> Difference listings:

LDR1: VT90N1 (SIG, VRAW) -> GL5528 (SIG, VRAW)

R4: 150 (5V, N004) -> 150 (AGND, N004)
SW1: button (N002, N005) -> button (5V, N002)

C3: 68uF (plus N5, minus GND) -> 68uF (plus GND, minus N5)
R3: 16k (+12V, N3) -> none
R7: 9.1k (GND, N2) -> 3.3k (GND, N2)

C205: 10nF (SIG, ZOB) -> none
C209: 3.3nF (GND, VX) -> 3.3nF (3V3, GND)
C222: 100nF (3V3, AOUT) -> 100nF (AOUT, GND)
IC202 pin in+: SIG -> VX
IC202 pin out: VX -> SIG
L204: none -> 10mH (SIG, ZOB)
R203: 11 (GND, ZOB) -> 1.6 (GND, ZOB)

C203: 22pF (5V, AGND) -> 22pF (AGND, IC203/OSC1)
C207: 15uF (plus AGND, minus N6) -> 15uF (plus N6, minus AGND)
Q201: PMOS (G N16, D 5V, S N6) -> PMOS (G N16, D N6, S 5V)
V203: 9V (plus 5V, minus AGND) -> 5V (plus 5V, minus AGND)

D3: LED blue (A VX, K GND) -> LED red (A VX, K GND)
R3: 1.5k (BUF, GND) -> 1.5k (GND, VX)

> EXERCISE BRIEF: Using the records above, write out exactly the lines from the one containing "C203: 22pF (5V, AGND)" through the last, and add nothing.

> RESULT OF THIS TASK:
C203: 22pF (5V, AGND) -> 22pF (AGND, IC203/OSC1)
C207: 15uF (plus AGND, minus N6) -> 15uF (plus N6, minus AGND)
Q201: PMOS (G N16, D 5V, S N6) -> PMOS (G N16, D N6, S 5V)
V203: 9V (plus 5V, minus AGND) -> 5V (plus 5V, minus AGND)

D3: LED blue (A VX, K GND) -> LED red (A VX, K GND)
R3: 1.5k (BUF, GND) -> 1.5k (GND, VX)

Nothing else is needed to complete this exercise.